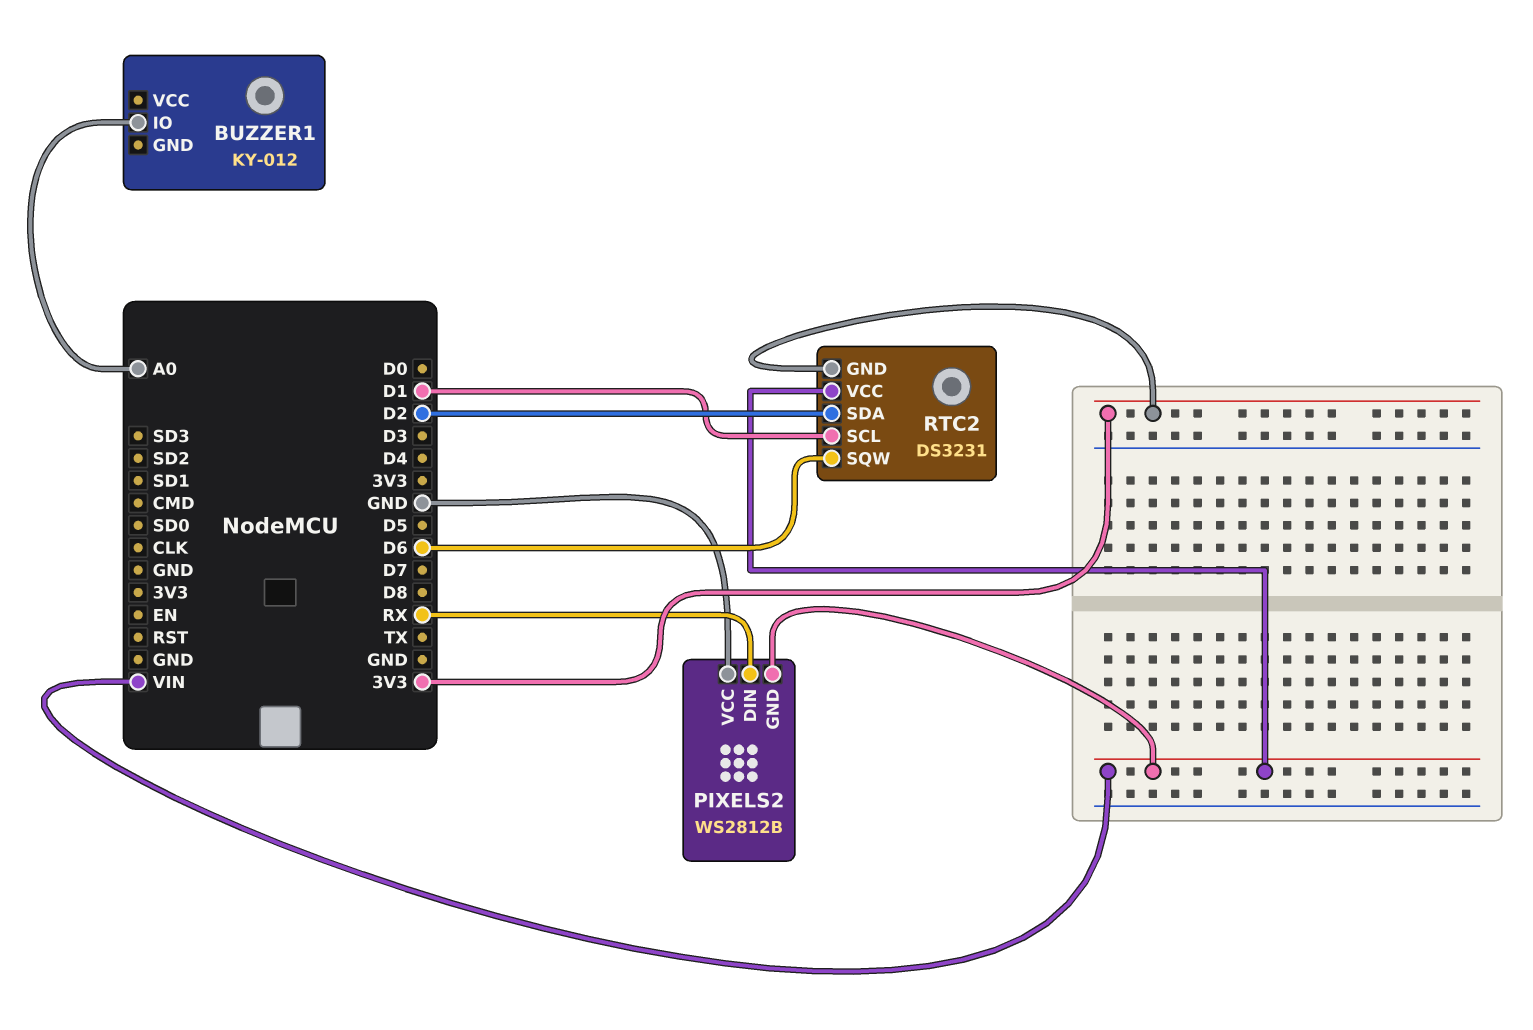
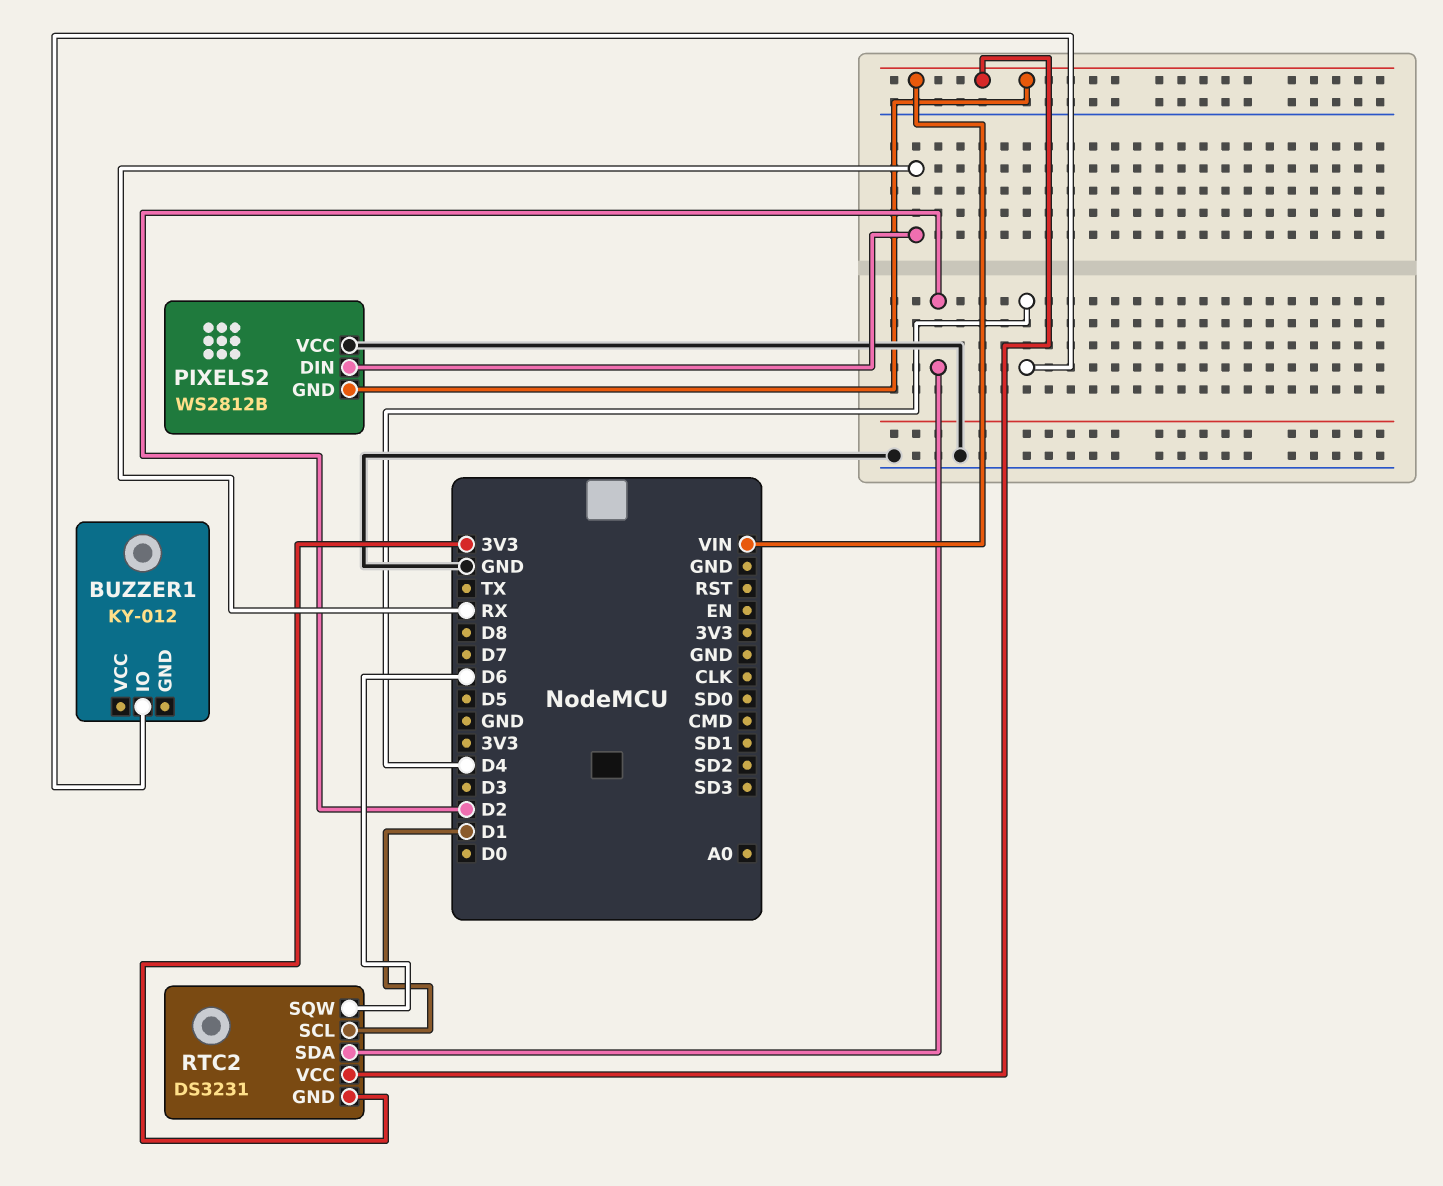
BUZZER1 pin IO: A0 -> D4

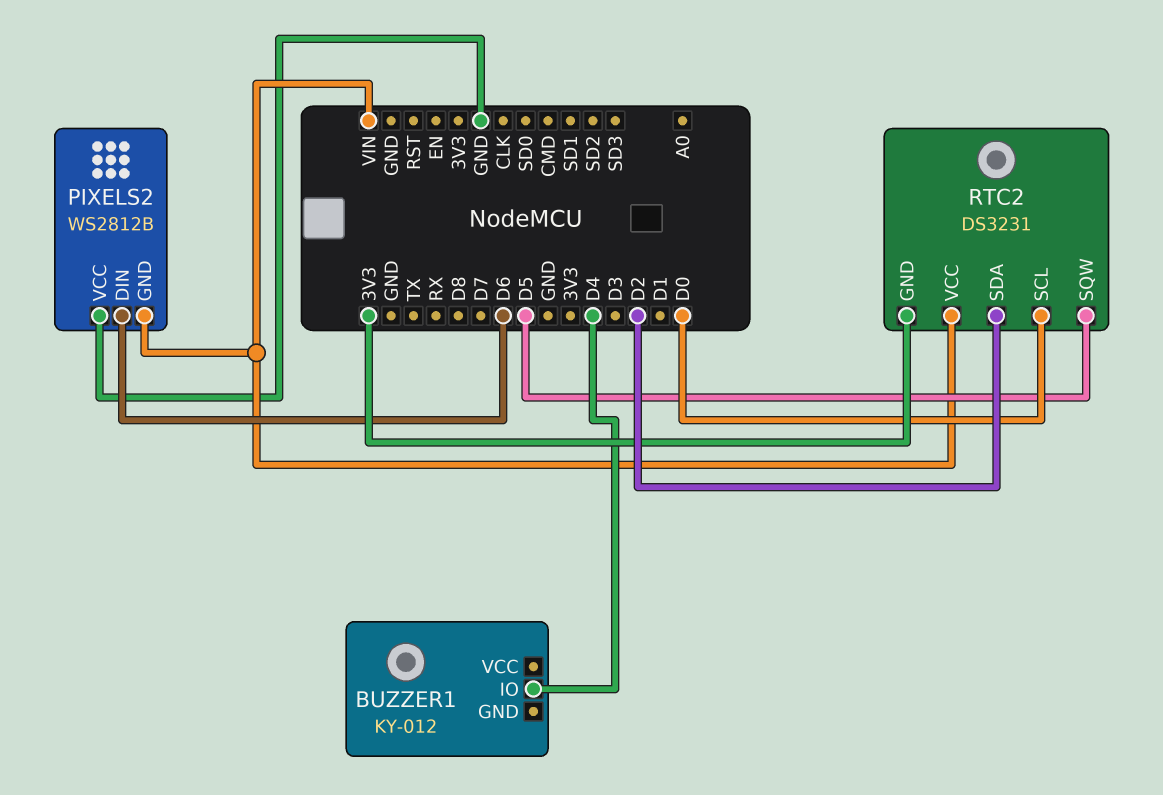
PIXELS2 pin DIN: RX -> D6
RTC2 pin SCL: D1 -> D0
RTC2 pin SQW: D6 -> D5

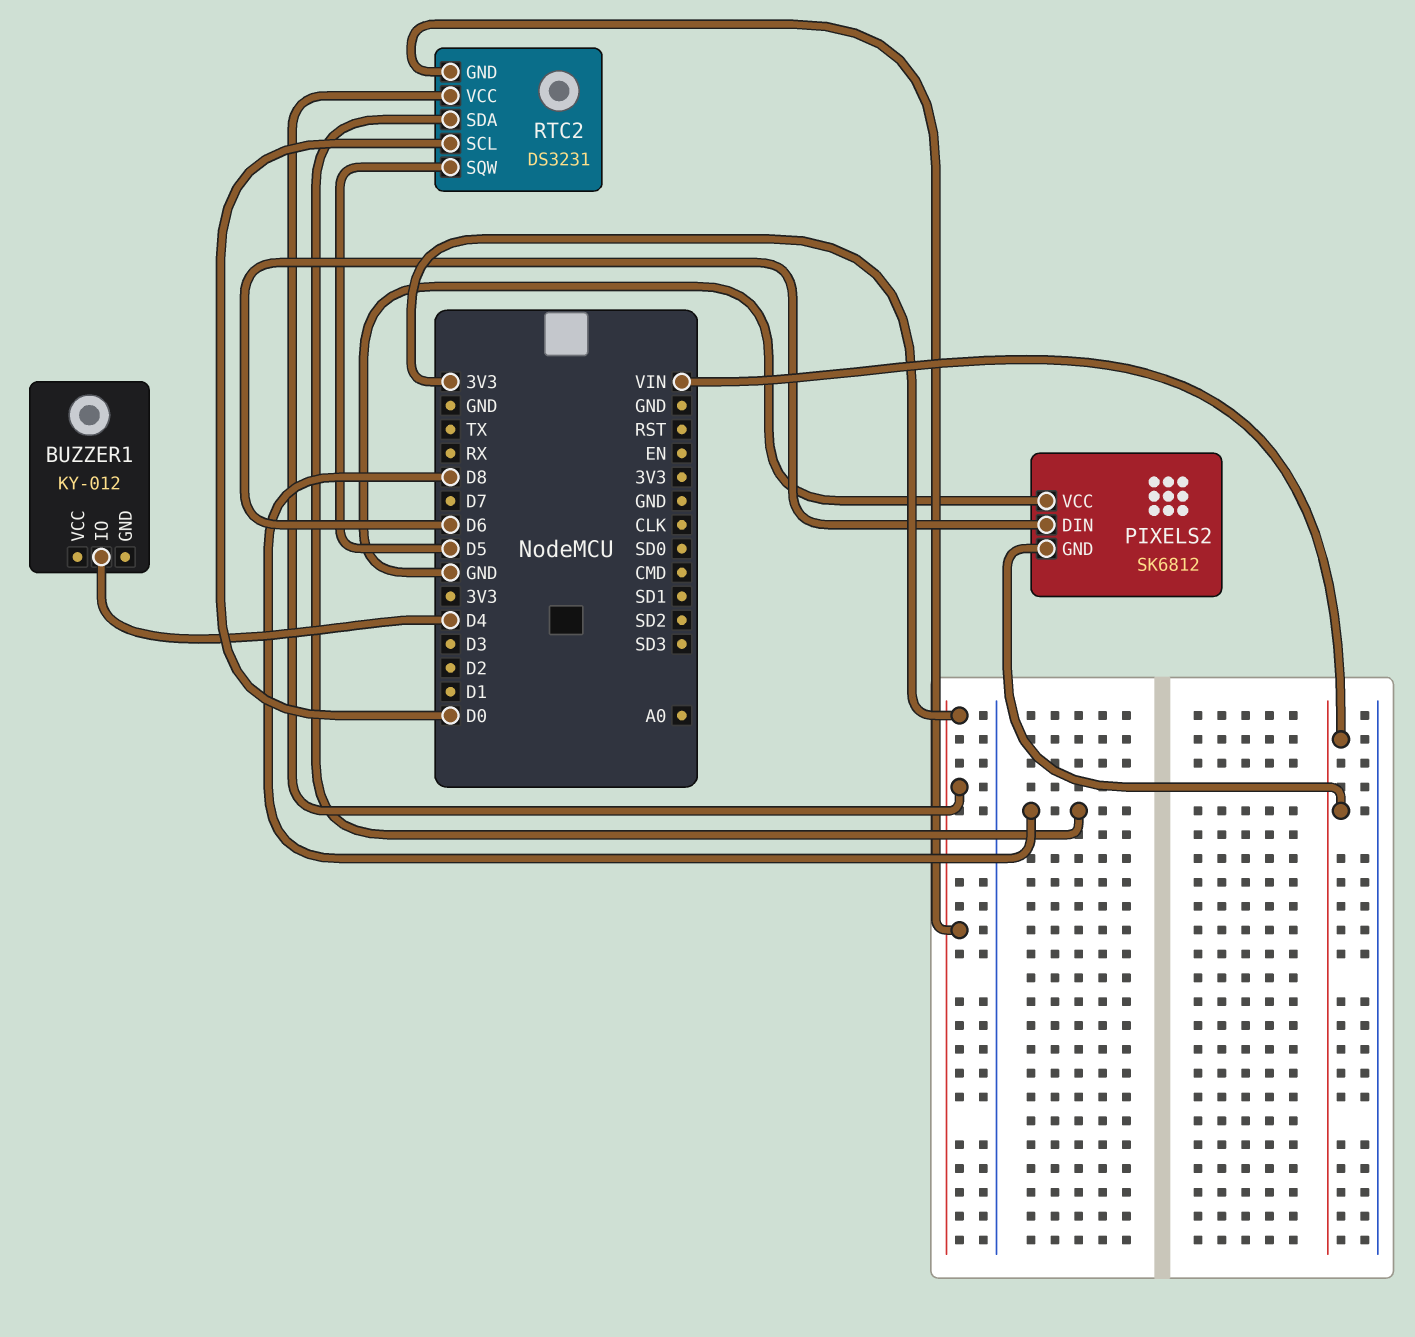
PIXELS2: WS2812B -> SK6812
RTC2 pin SDA: D2 -> D8
RTC2 pin VCC: VIN -> 3V3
+--
_DIRECTIONS_. Every entry above should be restated word for word, with the images left out.

_SOLUTION FOR THIS PROBLEM_.
BUZZER1 pin IO: A0 -> D4

PIXELS2 pin DIN: RX -> D6
RTC2 pin SCL: D1 -> D0
RTC2 pin SQW: D6 -> D5

PIXELS2: WS2812B -> SK6812
RTC2 pin SDA: D2 -> D8
RTC2 pin VCC: VIN -> 3V3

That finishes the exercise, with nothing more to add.